TASK TO COMPLETE> Transcribe, exactly and without pictures, the lines below from the line with "IMU pin VCC: 3V3 -> 5V" to the line with "STEPPER2 pin IN1: D7 -> D8", both ends included, and no others.

Stored entries:

....................

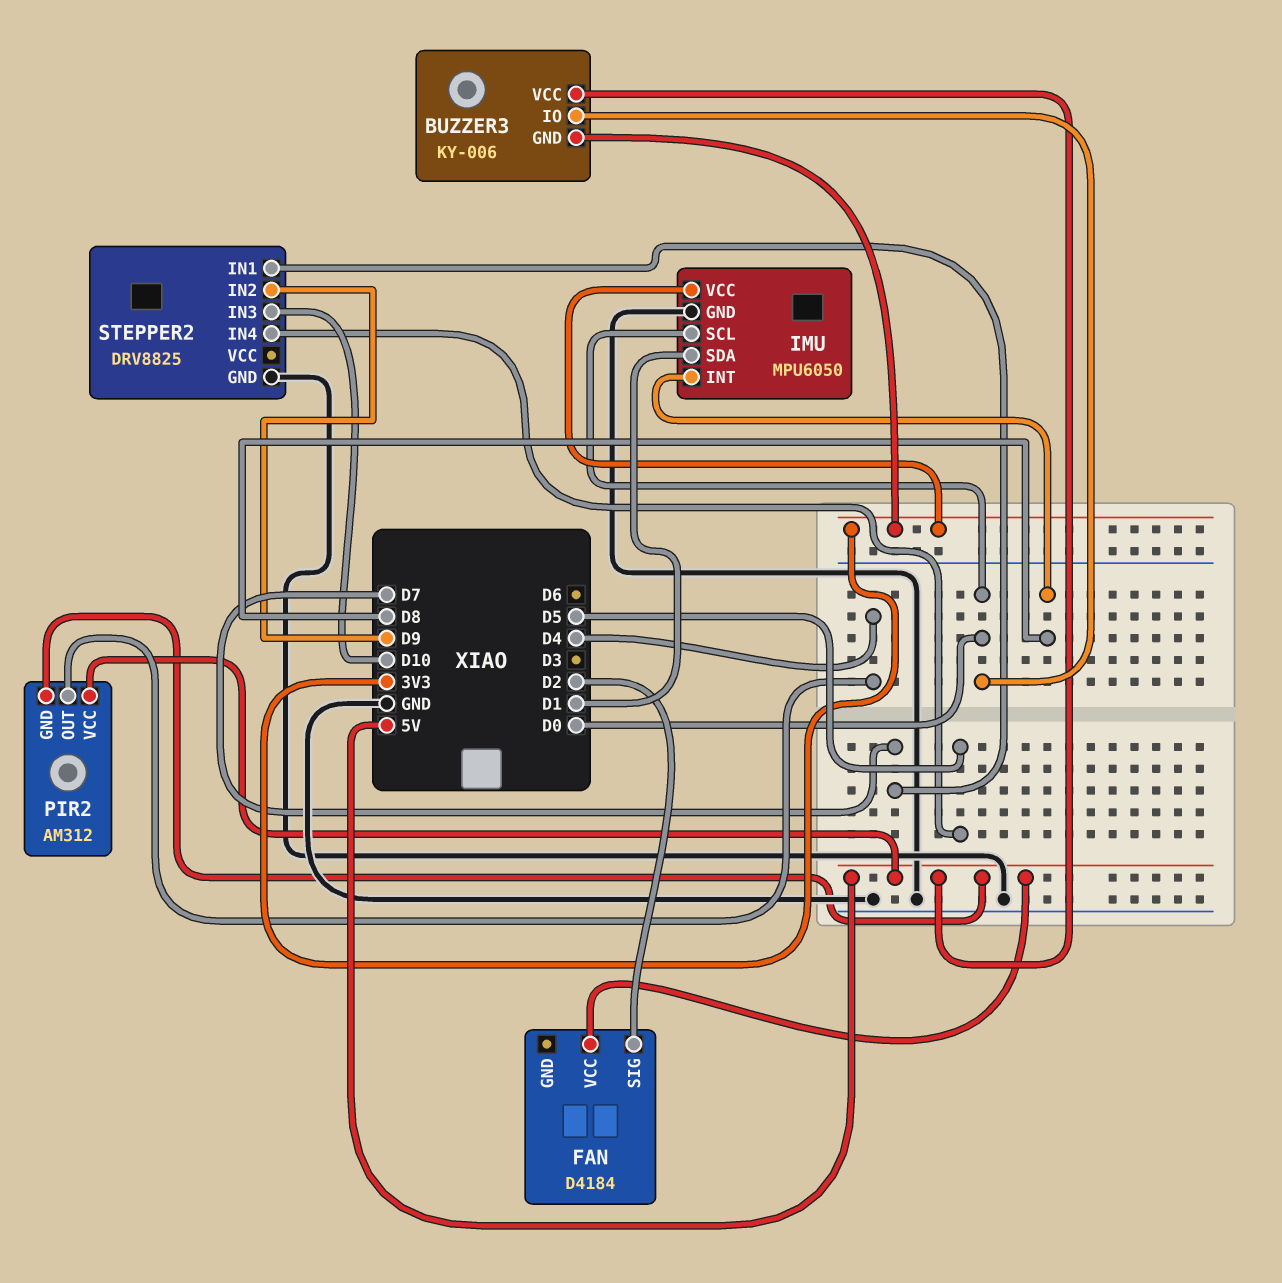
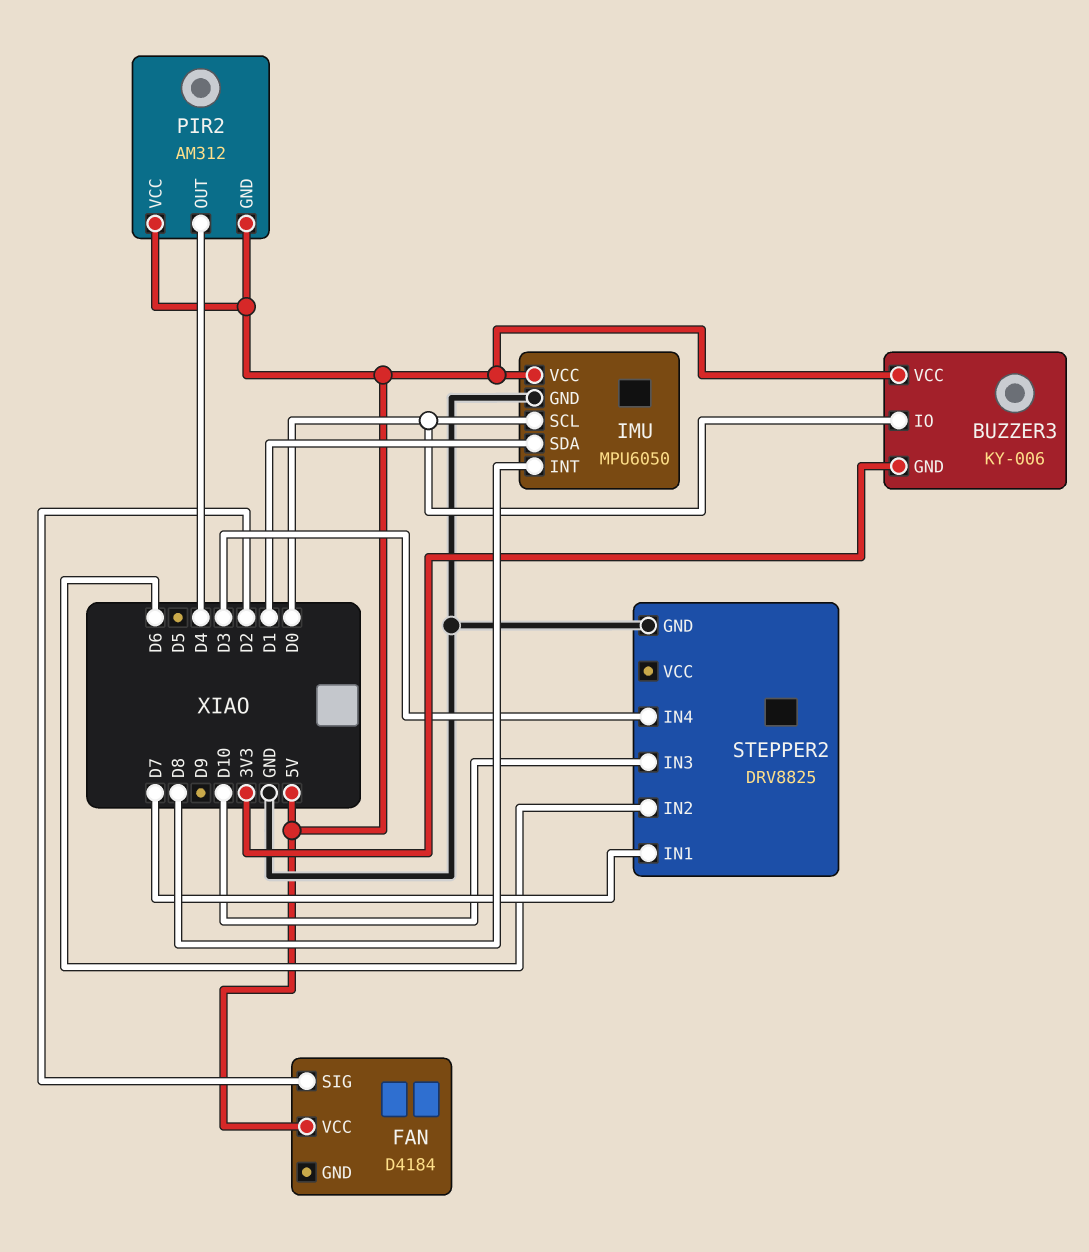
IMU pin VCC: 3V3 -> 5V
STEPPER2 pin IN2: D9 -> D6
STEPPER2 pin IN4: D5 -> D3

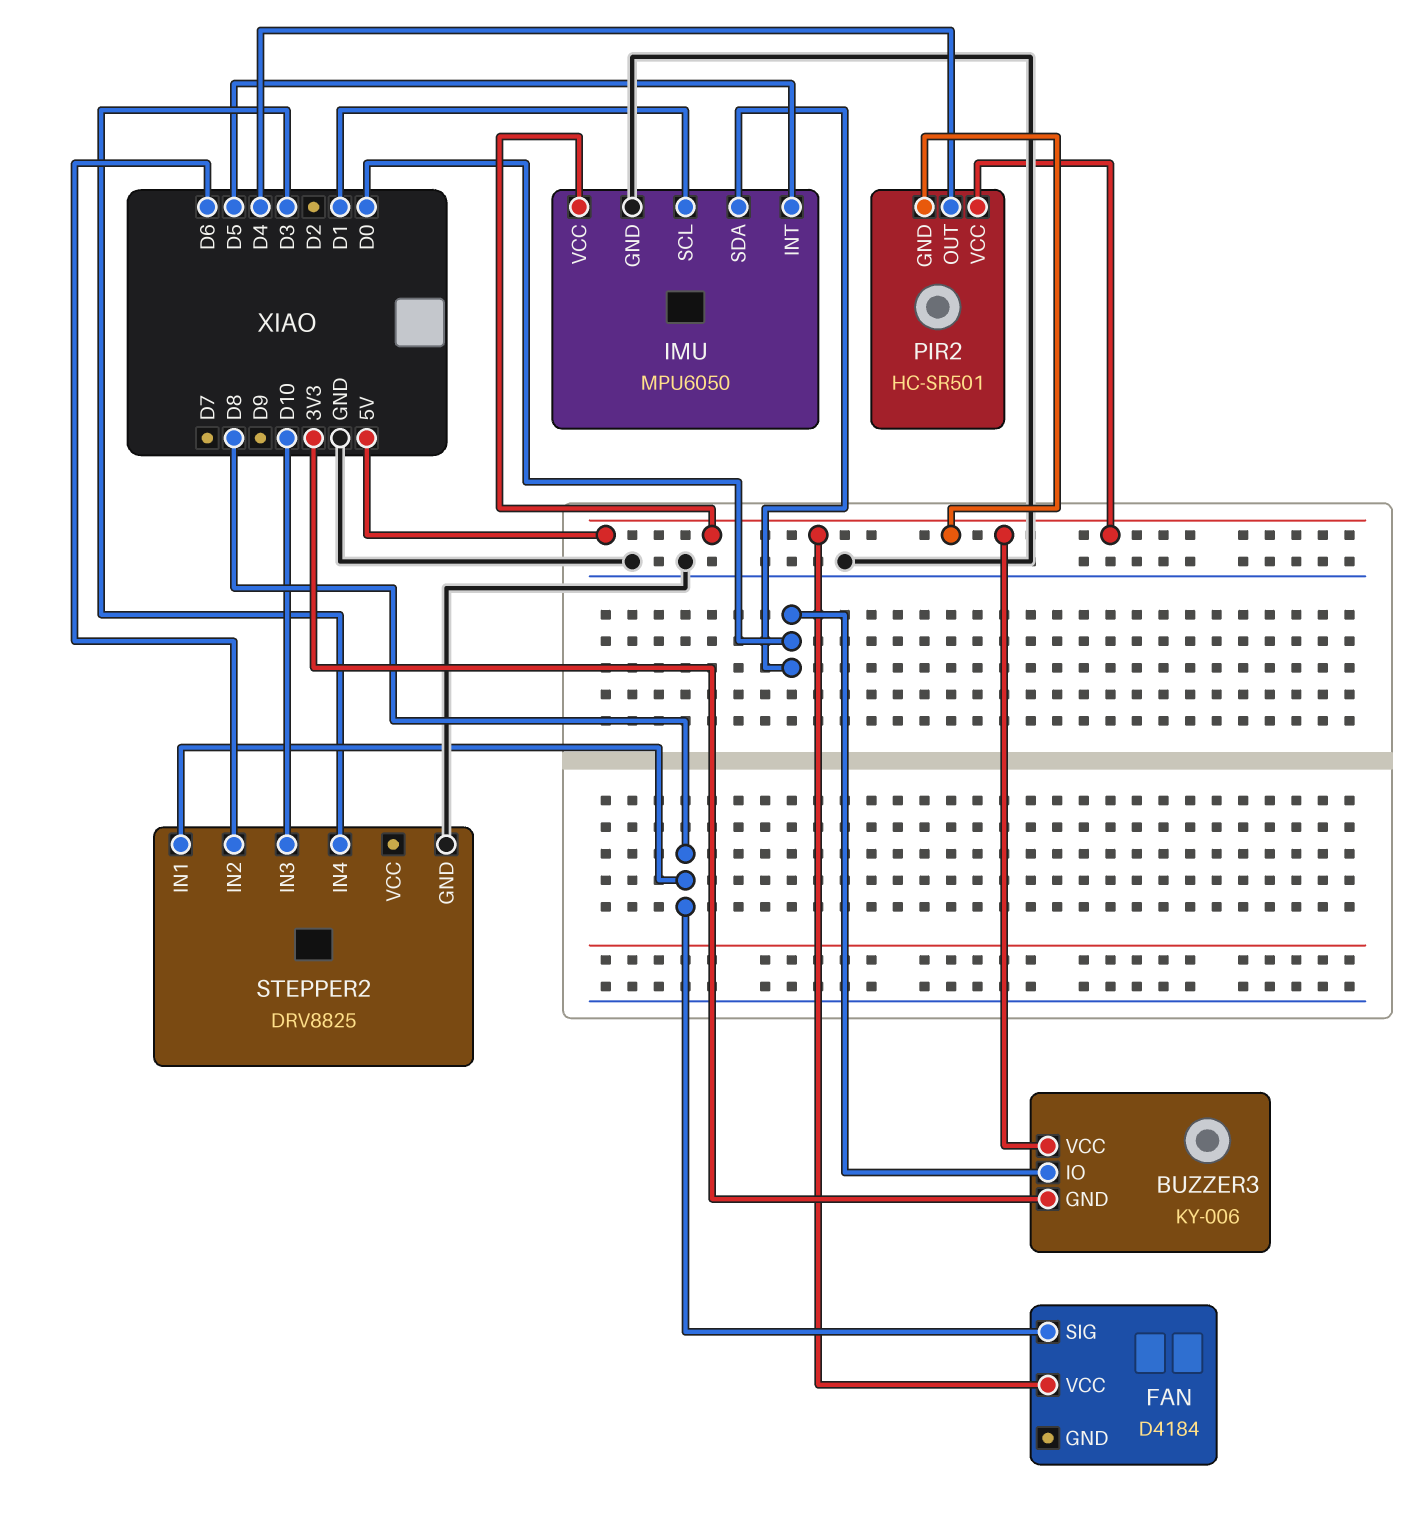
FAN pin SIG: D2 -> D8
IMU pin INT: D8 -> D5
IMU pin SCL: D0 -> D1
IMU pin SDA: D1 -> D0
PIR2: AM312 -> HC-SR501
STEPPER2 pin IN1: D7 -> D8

....................

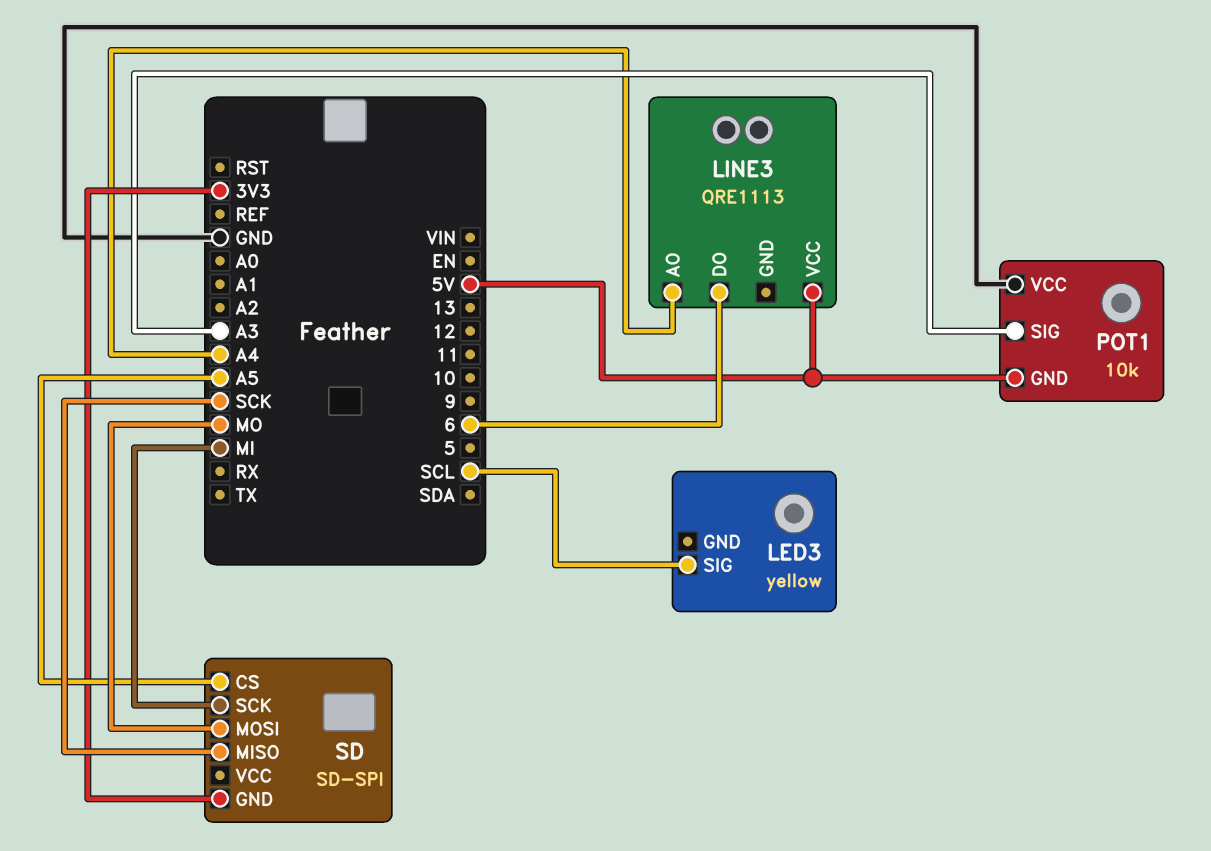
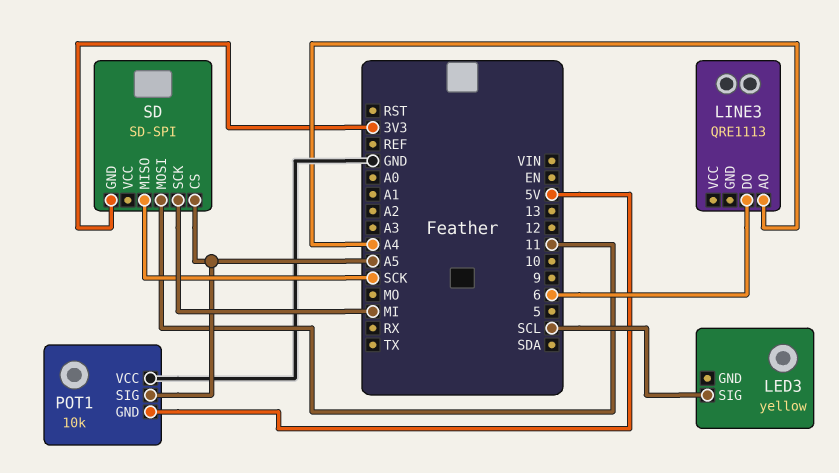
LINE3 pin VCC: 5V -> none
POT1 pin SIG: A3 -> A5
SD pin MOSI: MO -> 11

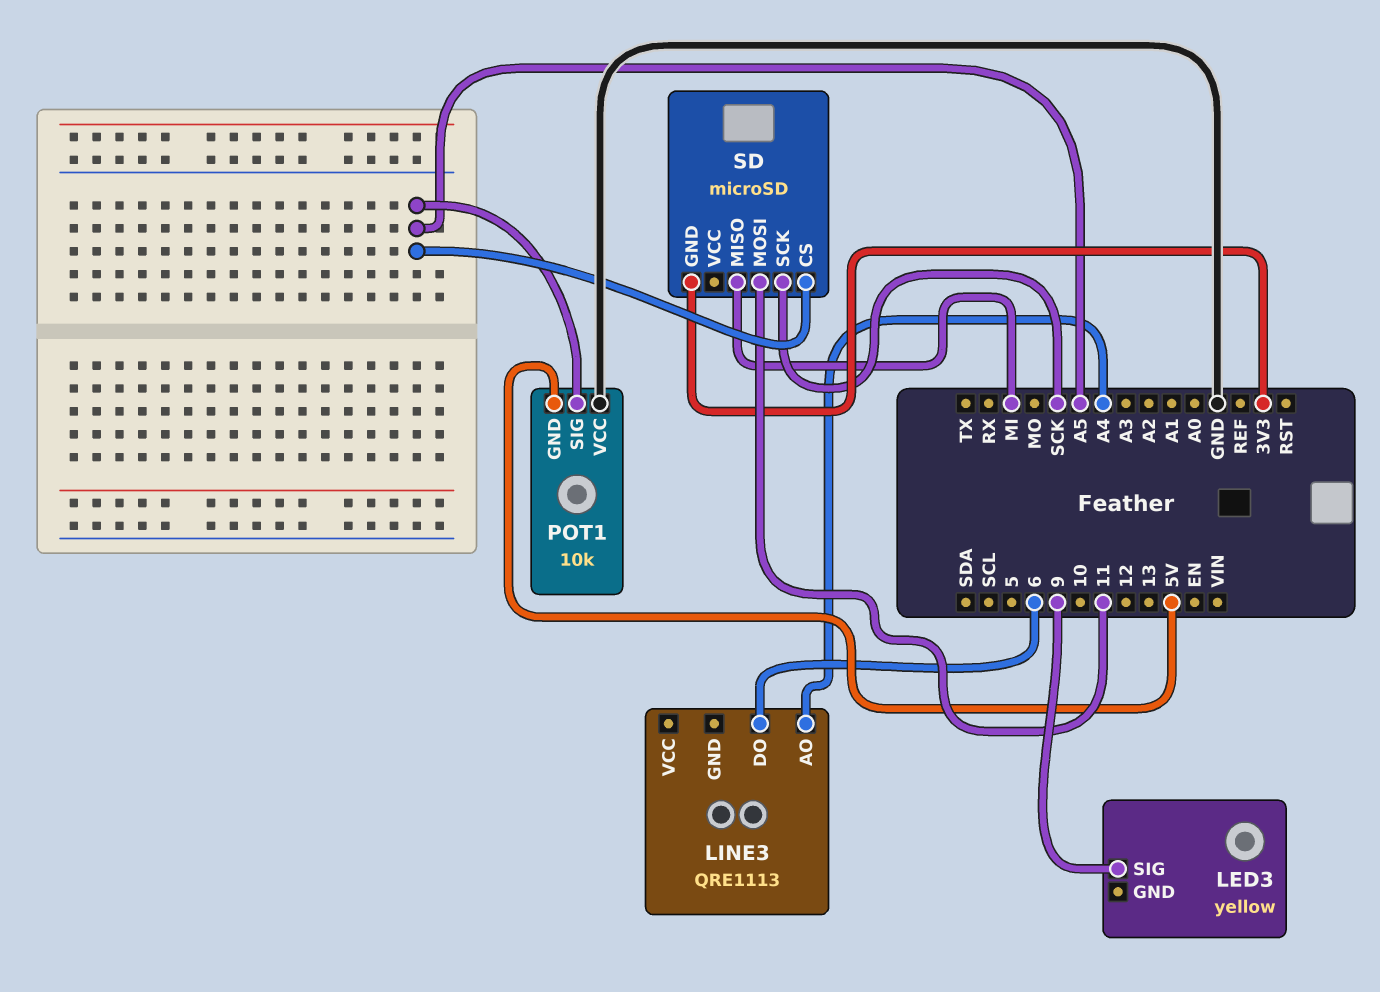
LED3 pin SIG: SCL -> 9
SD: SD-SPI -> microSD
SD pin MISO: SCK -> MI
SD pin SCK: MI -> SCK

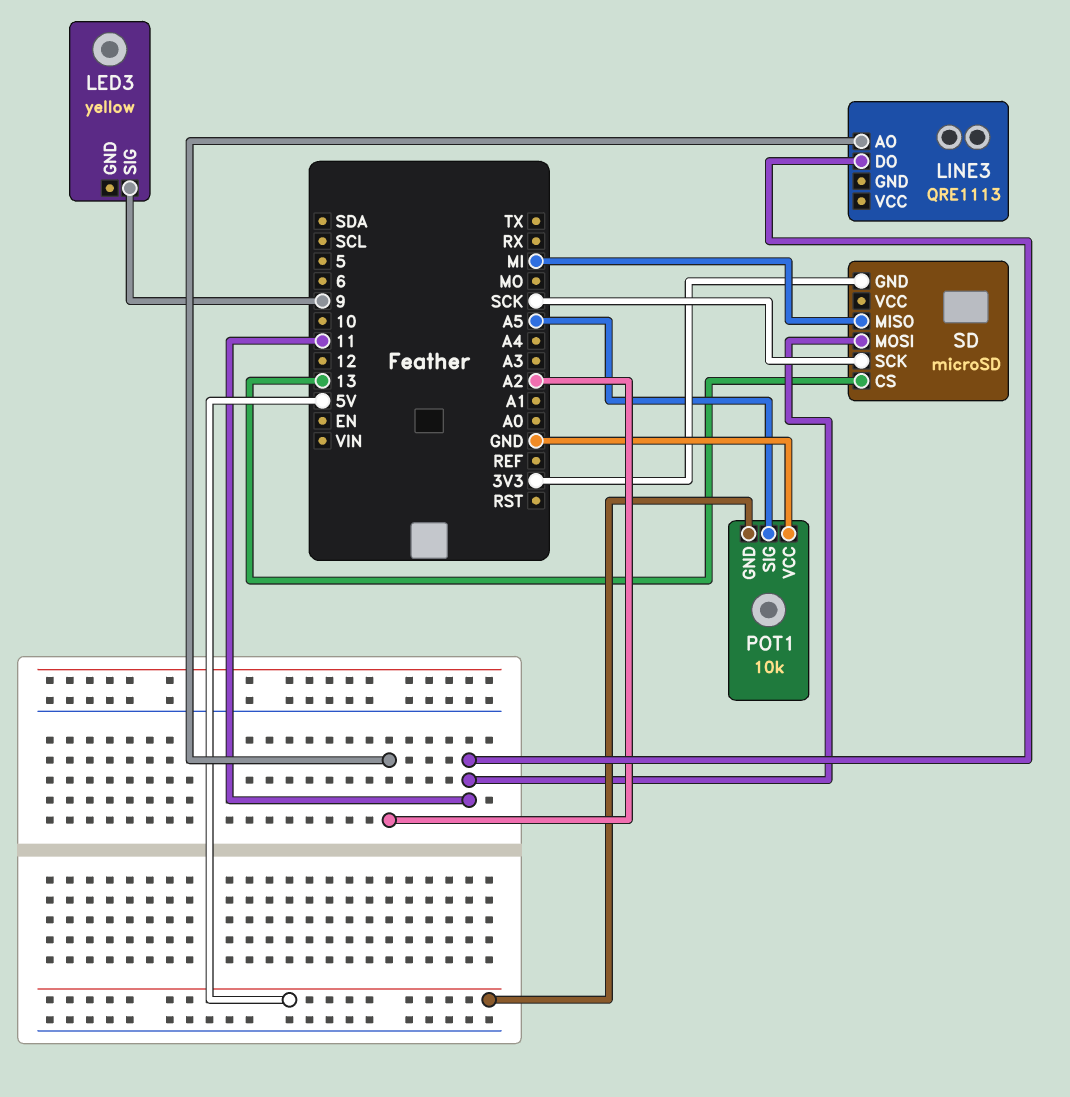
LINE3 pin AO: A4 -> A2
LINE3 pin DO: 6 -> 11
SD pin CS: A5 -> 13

....................

YOUR RESPONSE>
IMU pin VCC: 3V3 -> 5V
STEPPER2 pin IN2: D9 -> D6
STEPPER2 pin IN4: D5 -> D3

FAN pin SIG: D2 -> D8
IMU pin INT: D8 -> D5
IMU pin SCL: D0 -> D1
IMU pin SDA: D1 -> D0
PIR2: AM312 -> HC-SR501
STEPPER2 pin IN1: D7 -> D8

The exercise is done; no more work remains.